Only those lines running from the start of the listing below through the line that holds "R201: none -> 470 (N5, U202/PB1)" are to be written out, exactly and in full.

*** DATASET RECORDS

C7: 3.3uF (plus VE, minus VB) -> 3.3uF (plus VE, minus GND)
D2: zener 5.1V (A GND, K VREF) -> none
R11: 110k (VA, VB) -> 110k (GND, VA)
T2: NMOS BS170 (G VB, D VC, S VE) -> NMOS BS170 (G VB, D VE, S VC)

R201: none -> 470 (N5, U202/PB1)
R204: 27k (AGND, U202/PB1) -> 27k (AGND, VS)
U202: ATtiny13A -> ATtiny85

******

§ **EXERCISE RESPONSE**
C7: 3.3uF (plus VE, minus VB) -> 3.3uF (plus VE, minus GND)
D2: zener 5.1V (A GND, K VREF) -> none
R11: 110k (VA, VB) -> 110k (GND, VA)
T2: NMOS BS170 (G VB, D VC, S VE) -> NMOS BS170 (G VB, D VE, S VC)

R201: none -> 470 (N5, U202/PB1)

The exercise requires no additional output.